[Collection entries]
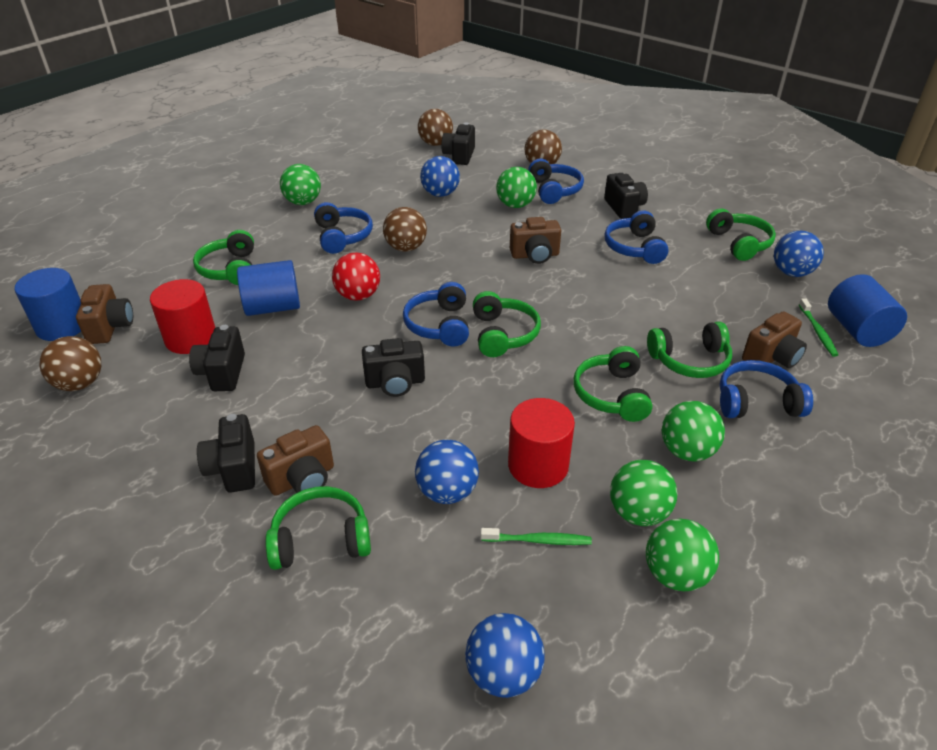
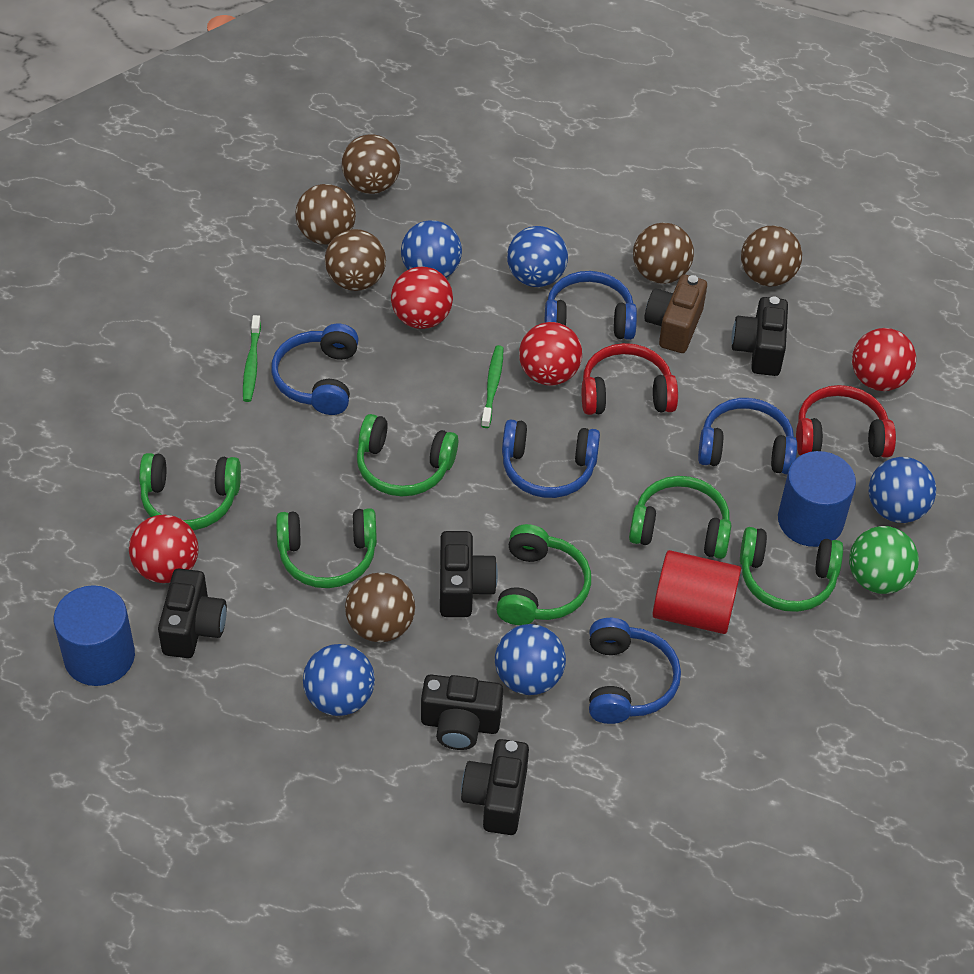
blue ball: 4 -> 5
blue cylinder: 3 -> 2
brown ball: 4 -> 6
brown camera: 4 -> 1
green ball: 5 -> 1
red ball: 1 -> 4
red cylinder: 2 -> 1
red headphones: 0 -> 2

■ The problem: All of the data above should be quoted exactly, except for the pictures.

■ Response area:
blue ball: 4 -> 5
blue cylinder: 3 -> 2
brown ball: 4 -> 6
brown camera: 4 -> 1
green ball: 5 -> 1
red ball: 1 -> 4
red cylinder: 2 -> 1
red headphones: 0 -> 2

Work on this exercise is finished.